- **WORK TASK**
Among the entries below, find the line with "C206: 3.3uF (3V3, GND)" and the line with "T202: NMOS AO3400". Return exactly those lines and every line between them, but no pictures.

- **GIVEN RECORDS**
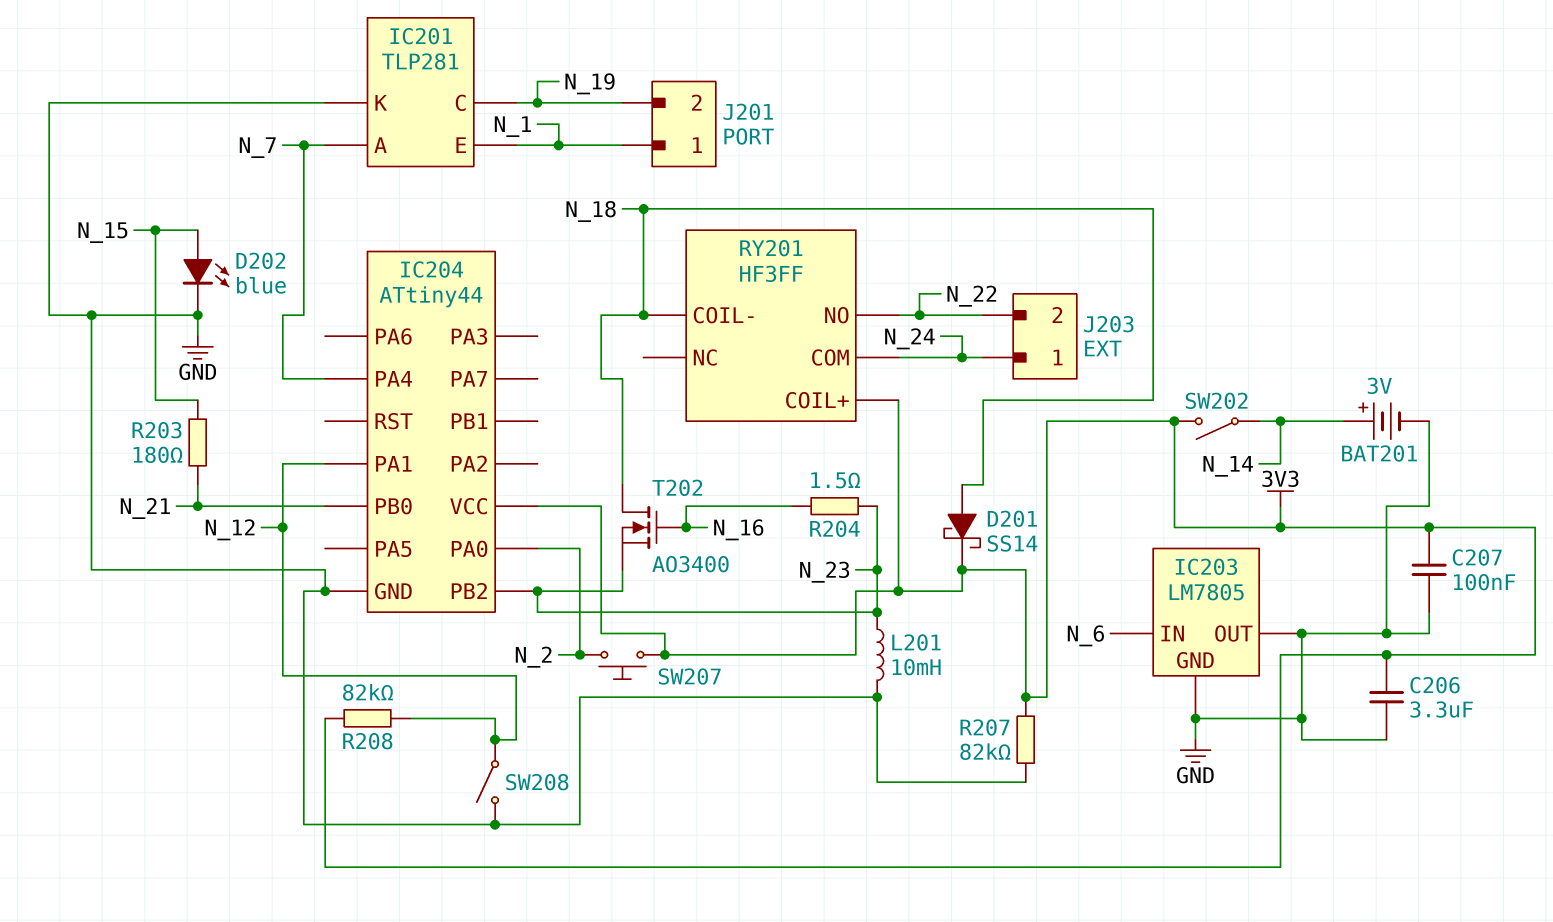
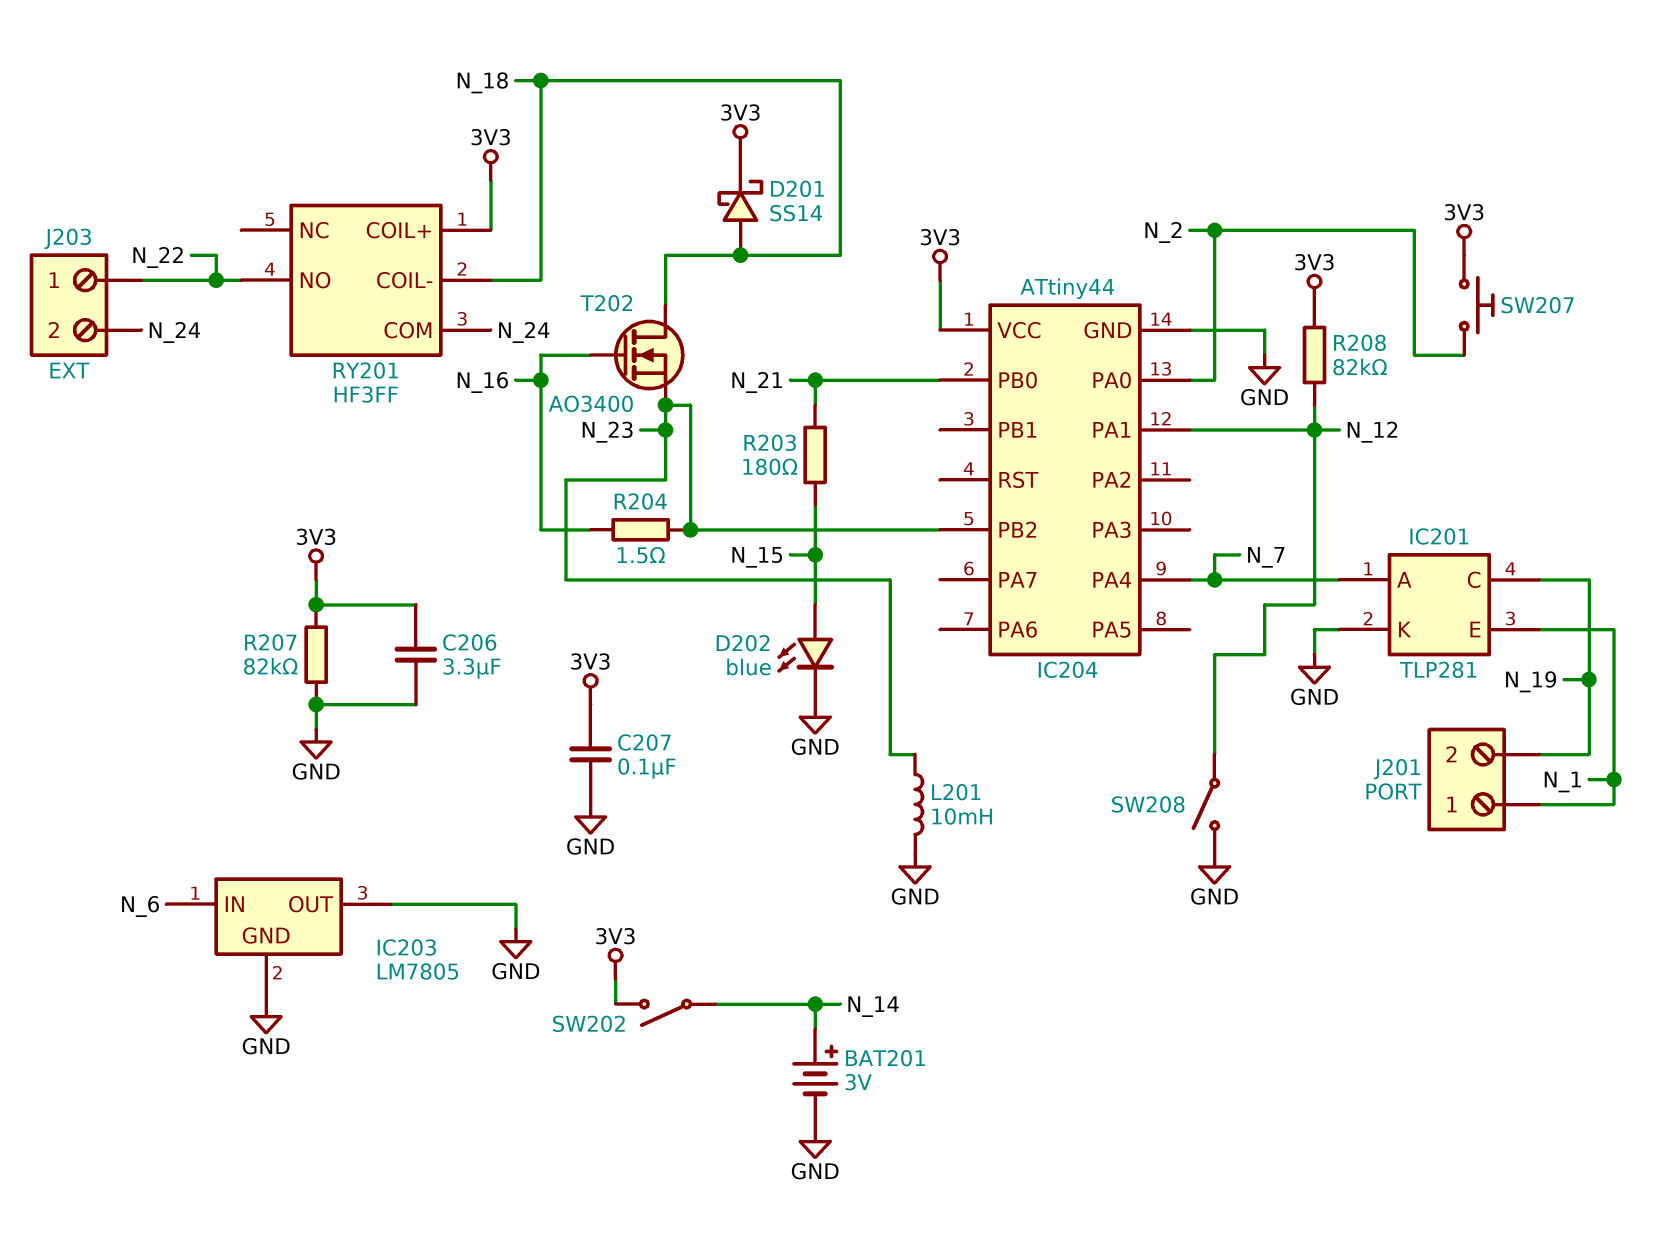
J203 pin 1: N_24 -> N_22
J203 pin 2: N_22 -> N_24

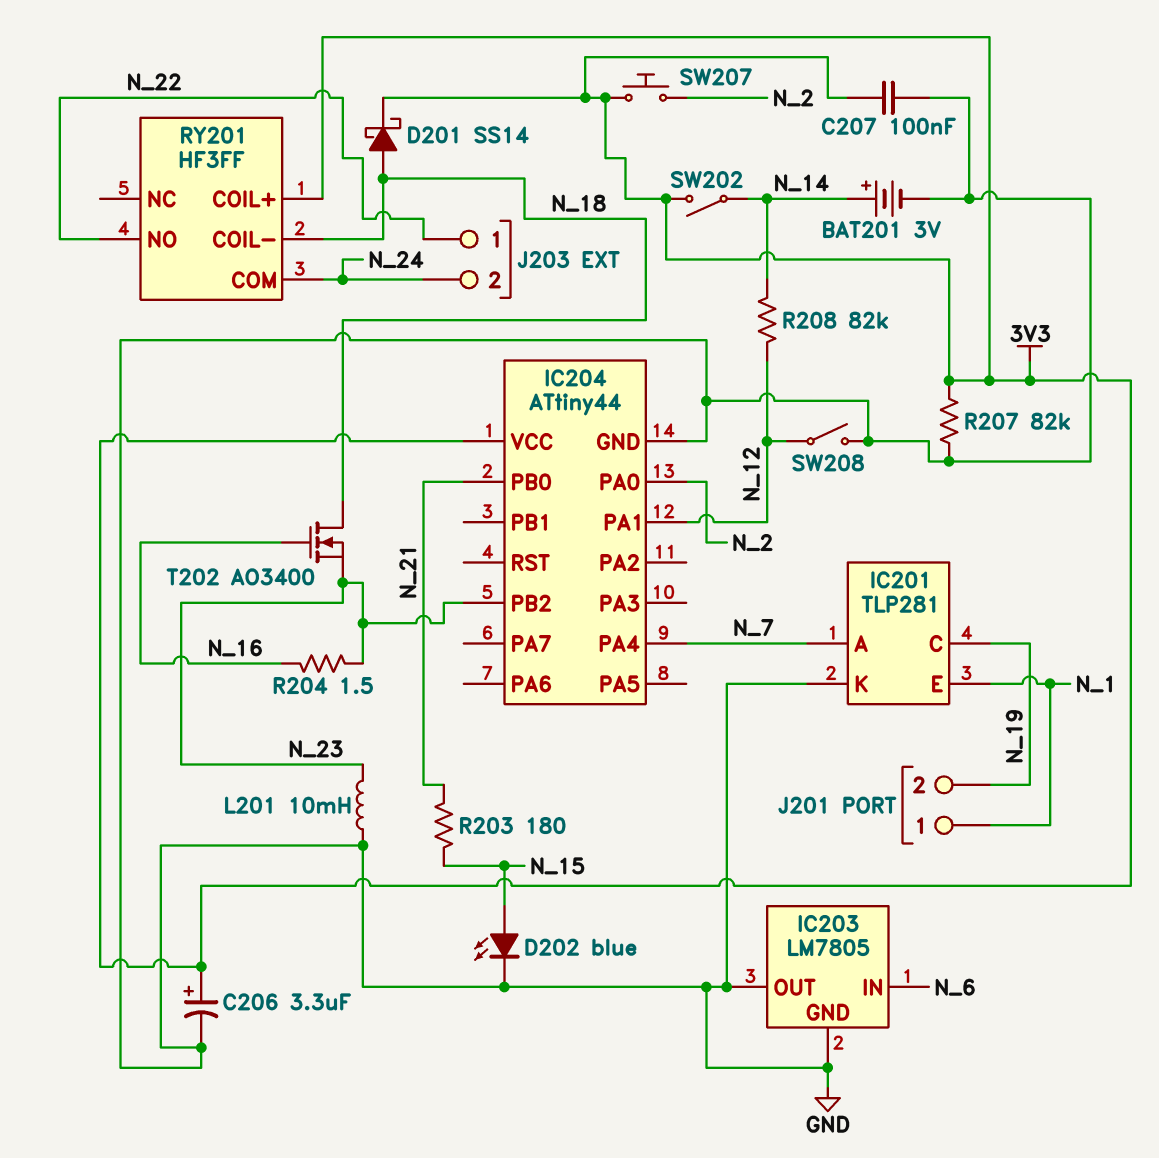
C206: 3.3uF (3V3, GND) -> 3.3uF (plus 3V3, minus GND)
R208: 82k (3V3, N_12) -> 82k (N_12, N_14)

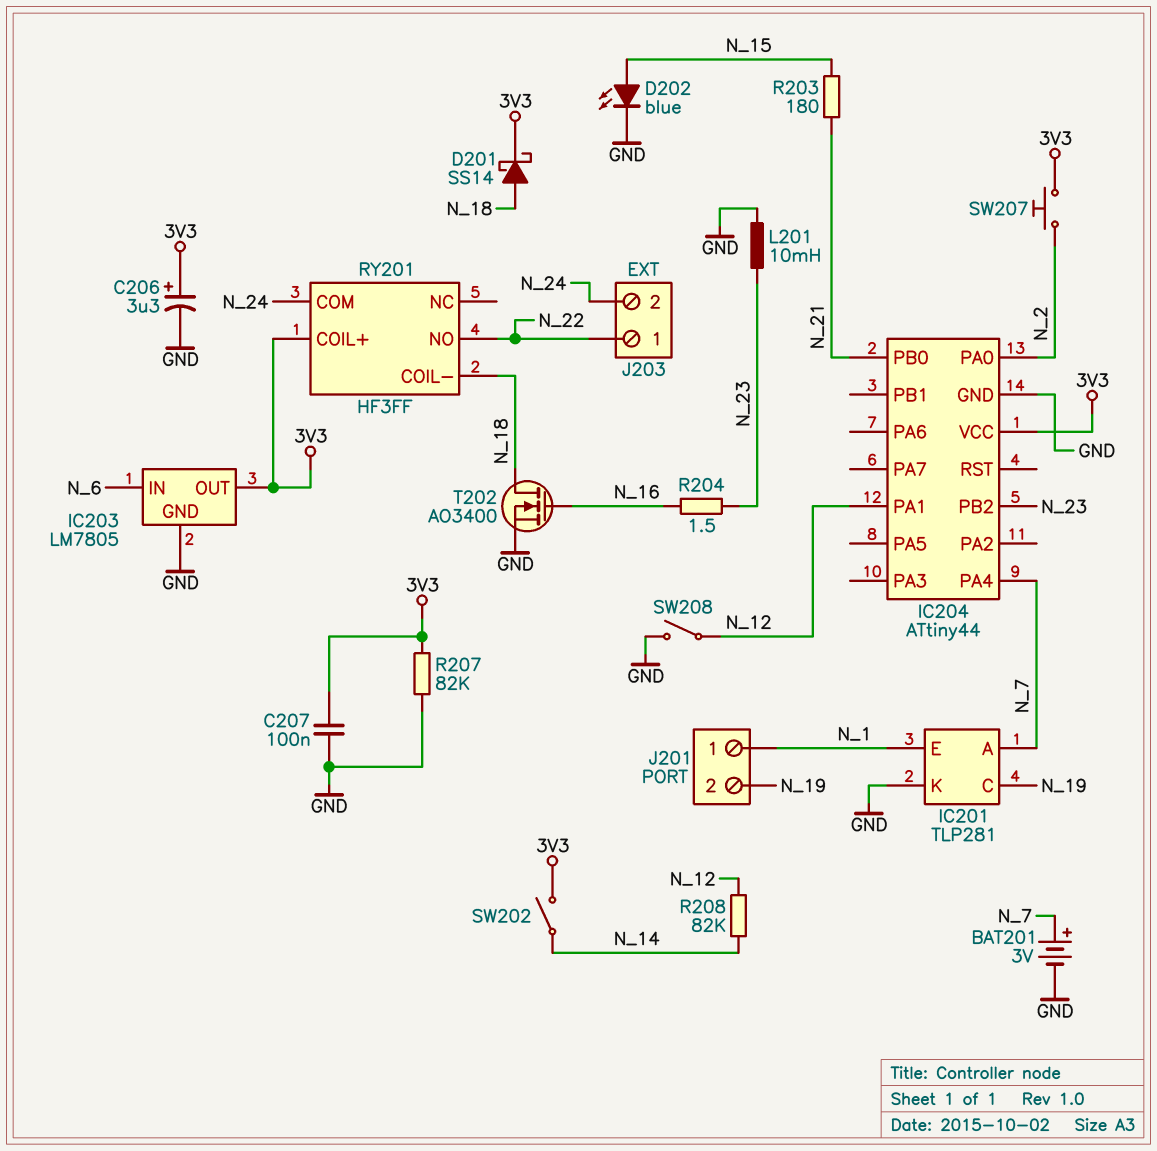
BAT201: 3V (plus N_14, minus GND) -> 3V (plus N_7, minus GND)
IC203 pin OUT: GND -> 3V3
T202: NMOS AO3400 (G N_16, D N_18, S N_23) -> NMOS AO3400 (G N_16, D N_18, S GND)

---

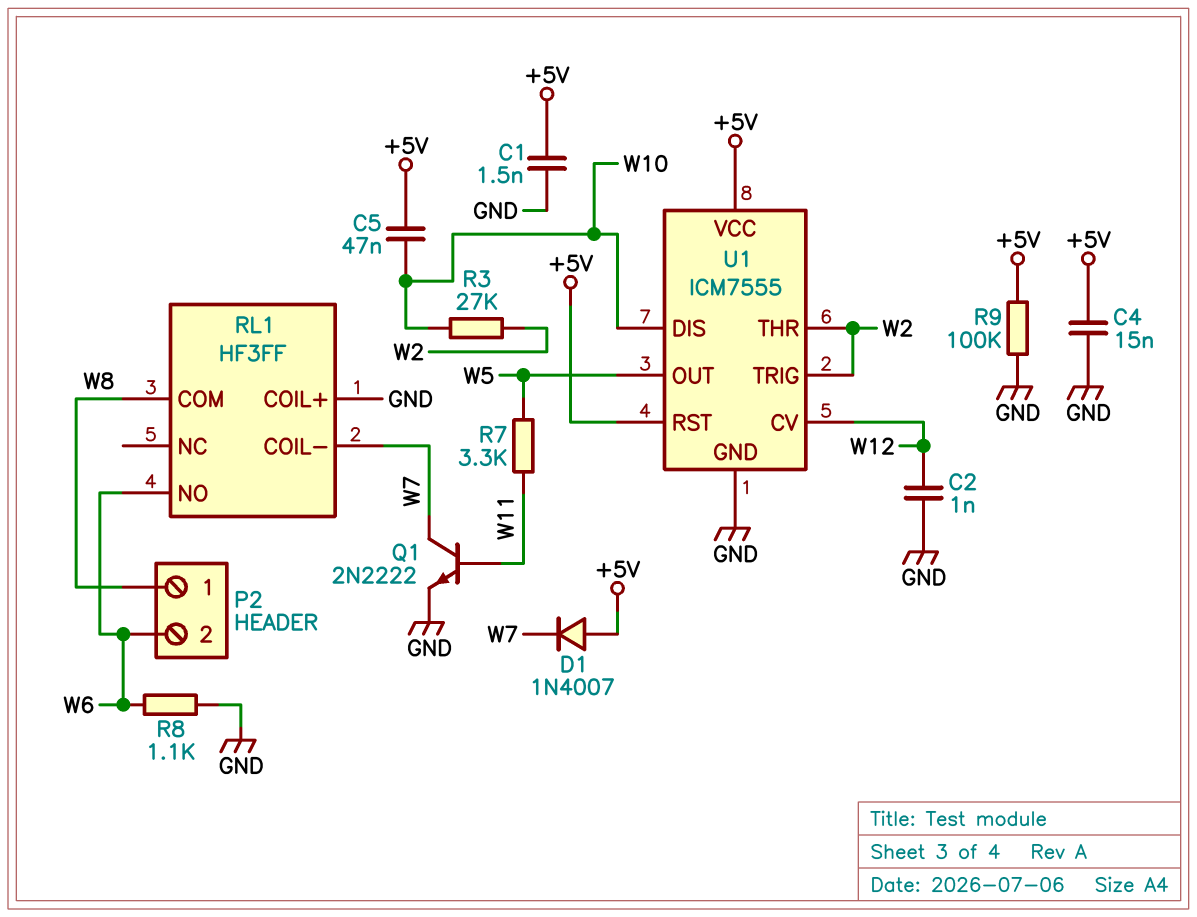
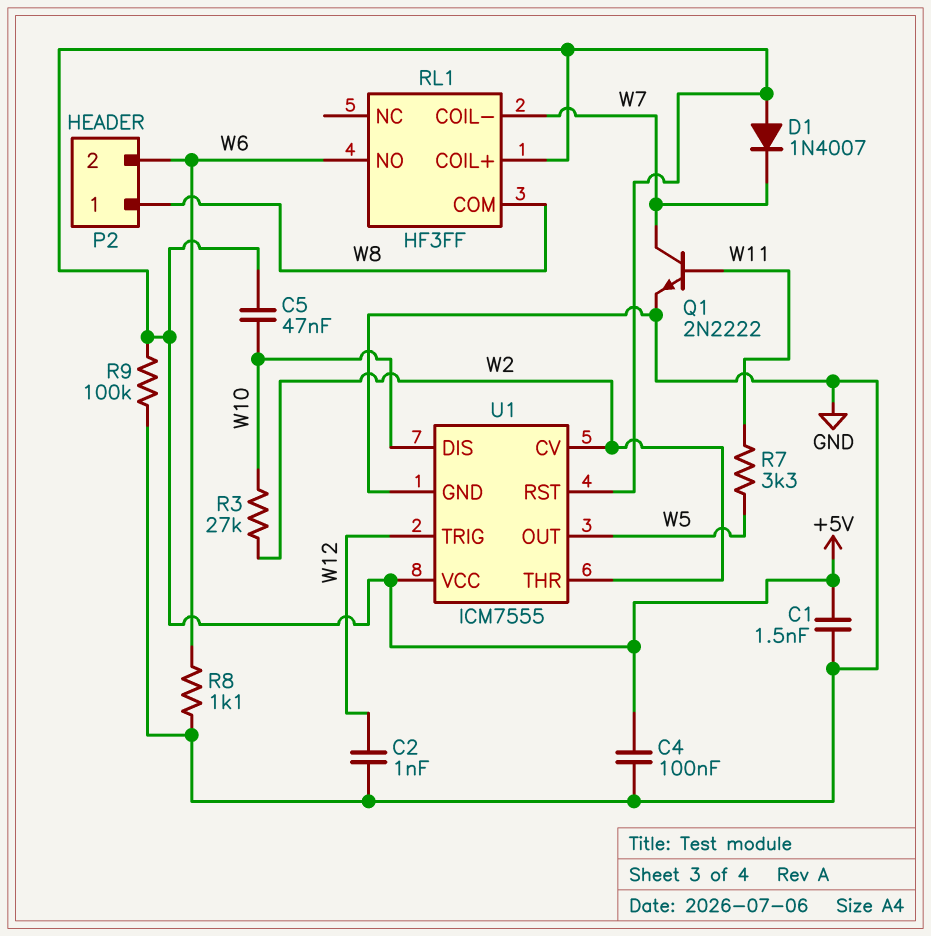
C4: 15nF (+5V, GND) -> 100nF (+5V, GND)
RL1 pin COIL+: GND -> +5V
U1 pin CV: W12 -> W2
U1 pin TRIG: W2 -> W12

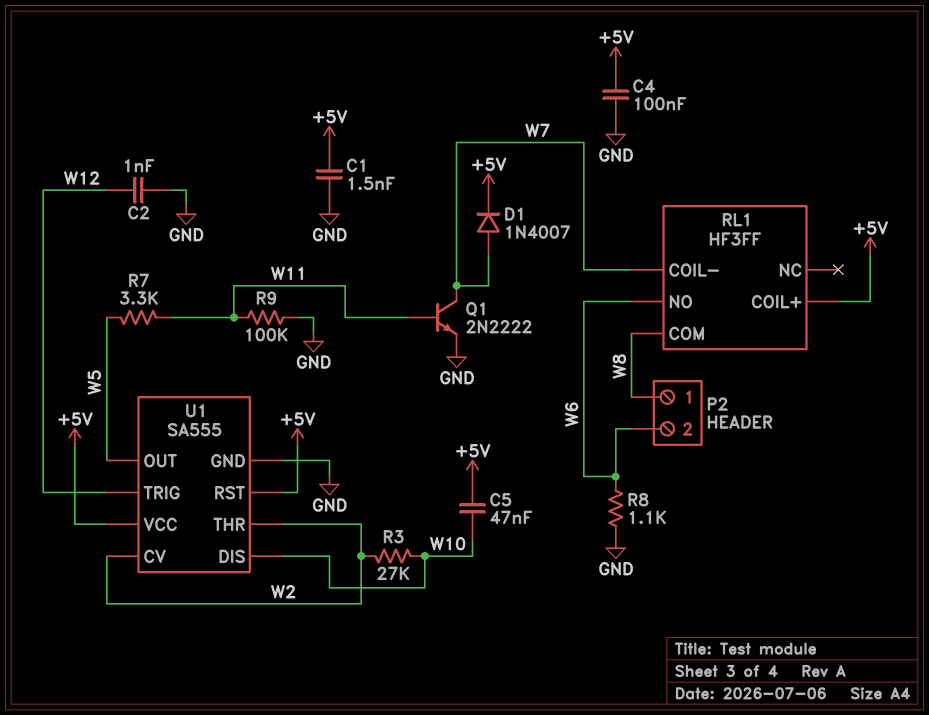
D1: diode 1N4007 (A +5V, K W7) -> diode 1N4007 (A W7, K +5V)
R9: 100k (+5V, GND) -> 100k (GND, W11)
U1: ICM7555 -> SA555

- **ANSWER FOR THE TASK**
C206: 3.3uF (3V3, GND) -> 3.3uF (plus 3V3, minus GND)
R208: 82k (3V3, N_12) -> 82k (N_12, N_14)

BAT201: 3V (plus N_14, minus GND) -> 3V (plus N_7, minus GND)
IC203 pin OUT: GND -> 3V3
T202: NMOS AO3400 (G N_16, D N_18, S N_23) -> NMOS AO3400 (G N_16, D N_18, S GND)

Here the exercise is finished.